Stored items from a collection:
+ + + +

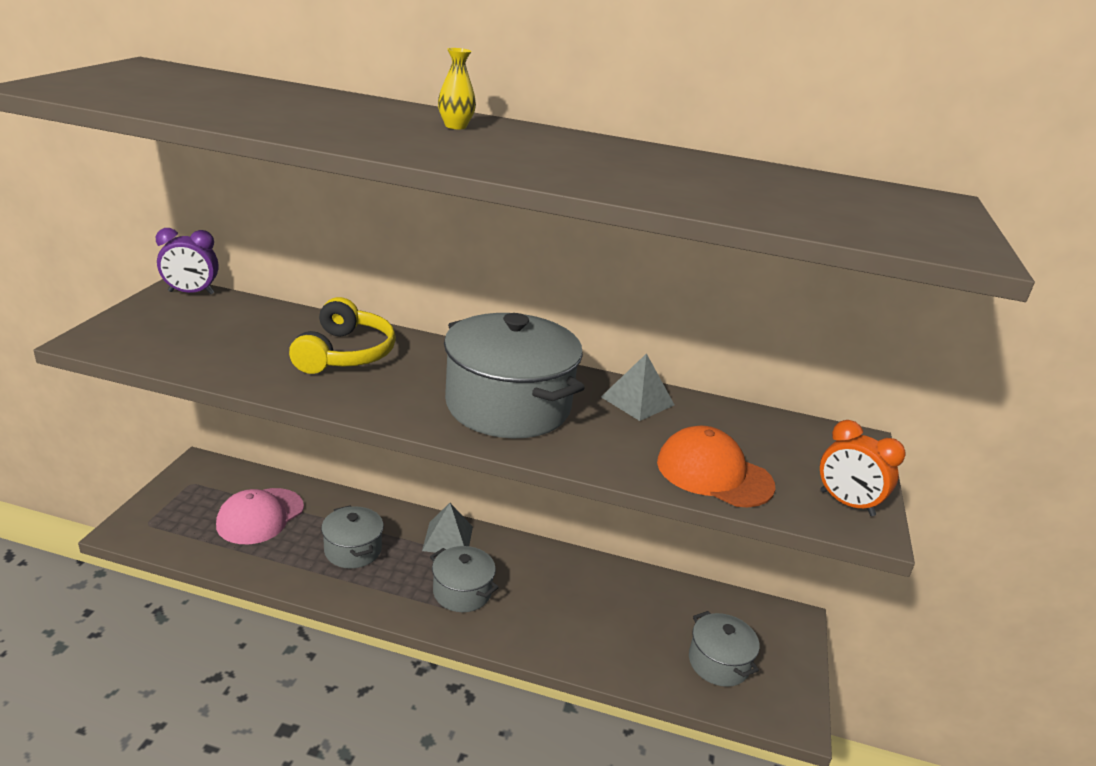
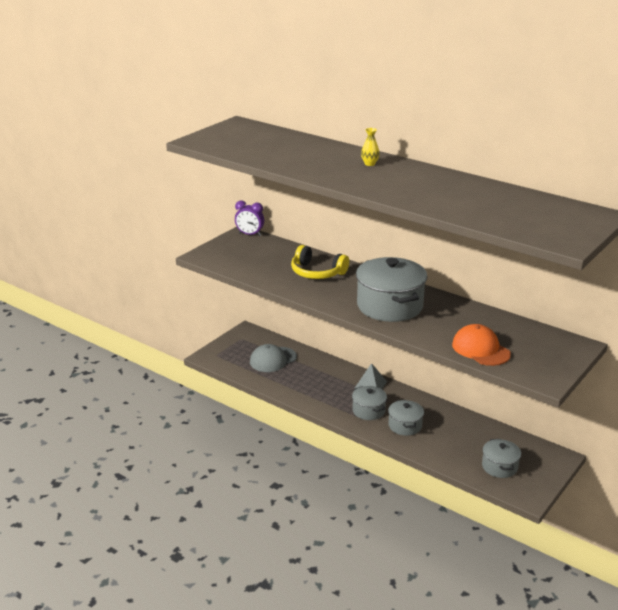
camera: 25 degrees right, 0 degrees up
(260, 516) = (273, 359): pink cap -> grey cap
(345, 353) = (317, 272): yellow headphones -> yellow headphones turned 90 degrees clockwise
(353, 550) = (317, 382): grey pot -> grey pot (405, 426)
(637, 401) = (463, 311): grey pyramid -> none
(846, 503) = (545, 371): orange clock -> none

+ + + +

Problem to solve: Copy out all the records exactly as they read, and omit the pictures.

Expected answer:
camera: 25 degrees right, 0 degrees up
(260, 516) = (273, 359): pink cap -> grey cap
(345, 353) = (317, 272): yellow headphones -> yellow headphones turned 90 degrees clockwise
(353, 550) = (317, 382): grey pot -> grey pot (405, 426)
(637, 401) = (463, 311): grey pyramid -> none
(846, 503) = (545, 371): orange clock -> none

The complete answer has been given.